THE EXERCISE
Rename "none" to "blank" everywhere in these lines, keeping everything else the same.

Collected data
--- Start ---

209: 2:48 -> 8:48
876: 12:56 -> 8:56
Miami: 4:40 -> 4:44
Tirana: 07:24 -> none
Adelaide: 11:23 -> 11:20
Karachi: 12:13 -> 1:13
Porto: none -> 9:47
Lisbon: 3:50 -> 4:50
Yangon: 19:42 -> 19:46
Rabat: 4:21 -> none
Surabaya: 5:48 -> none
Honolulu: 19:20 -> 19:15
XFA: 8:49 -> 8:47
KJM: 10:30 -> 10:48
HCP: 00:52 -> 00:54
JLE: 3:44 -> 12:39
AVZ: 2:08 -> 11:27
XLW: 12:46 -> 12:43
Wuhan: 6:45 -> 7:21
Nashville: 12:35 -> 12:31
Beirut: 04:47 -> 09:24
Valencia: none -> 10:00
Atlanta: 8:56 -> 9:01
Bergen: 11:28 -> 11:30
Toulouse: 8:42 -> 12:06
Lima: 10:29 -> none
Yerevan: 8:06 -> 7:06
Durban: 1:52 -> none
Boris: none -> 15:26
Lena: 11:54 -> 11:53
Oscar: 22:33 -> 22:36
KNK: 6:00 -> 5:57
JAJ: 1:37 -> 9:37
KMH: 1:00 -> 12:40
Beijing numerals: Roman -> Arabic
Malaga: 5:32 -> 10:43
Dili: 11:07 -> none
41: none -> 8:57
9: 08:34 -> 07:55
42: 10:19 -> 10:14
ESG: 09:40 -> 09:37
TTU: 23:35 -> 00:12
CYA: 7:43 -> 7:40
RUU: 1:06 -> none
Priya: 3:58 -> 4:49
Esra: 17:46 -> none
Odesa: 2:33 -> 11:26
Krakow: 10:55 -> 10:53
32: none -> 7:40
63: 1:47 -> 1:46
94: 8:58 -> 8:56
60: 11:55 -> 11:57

--- End ---

RESULT OF THIS TASK
209: 2:48 -> 8:48
876: 12:56 -> 8:56
Miami: 4:40 -> 4:44
Tirana: 07:24 -> blank
Adelaide: 11:23 -> 11:20
Karachi: 12:13 -> 1:13
Porto: blank -> 9:47
Lisbon: 3:50 -> 4:50
Yangon: 19:42 -> 19:46
Rabat: 4:21 -> blank
Surabaya: 5:48 -> blank
Honolulu: 19:20 -> 19:15
XFA: 8:49 -> 8:47
KJM: 10:30 -> 10:48
HCP: 00:52 -> 00:54
JLE: 3:44 -> 12:39
AVZ: 2:08 -> 11:27
XLW: 12:46 -> 12:43
Wuhan: 6:45 -> 7:21
Nashville: 12:35 -> 12:31
Beirut: 04:47 -> 09:24
Valencia: blank -> 10:00
Atlanta: 8:56 -> 9:01
Bergen: 11:28 -> 11:30
Toulouse: 8:42 -> 12:06
Lima: 10:29 -> blank
Yerevan: 8:06 -> 7:06
Durban: 1:52 -> blank
Boris: blank -> 15:26
Lena: 11:54 -> 11:53
Oscar: 22:33 -> 22:36
KNK: 6:00 -> 5:57
JAJ: 1:37 -> 9:37
KMH: 1:00 -> 12:40
Beijing numerals: Roman -> Arabic
Malaga: 5:32 -> 10:43
Dili: 11:07 -> blank
41: blank -> 8:57
9: 08:34 -> 07:55
42: 10:19 -> 10:14
ESG: 09:40 -> 09:37
TTU: 23:35 -> 00:12
CYA: 7:43 -> 7:40
RUU: 1:06 -> blank
Priya: 3:58 -> 4:49
Esra: 17:46 -> blank
Odesa: 2:33 -> 11:26
Krakow: 10:55 -> 10:53
32: blank -> 7:40
63: 1:47 -> 1:46
94: 8:58 -> 8:56
60: 11:55 -> 11:57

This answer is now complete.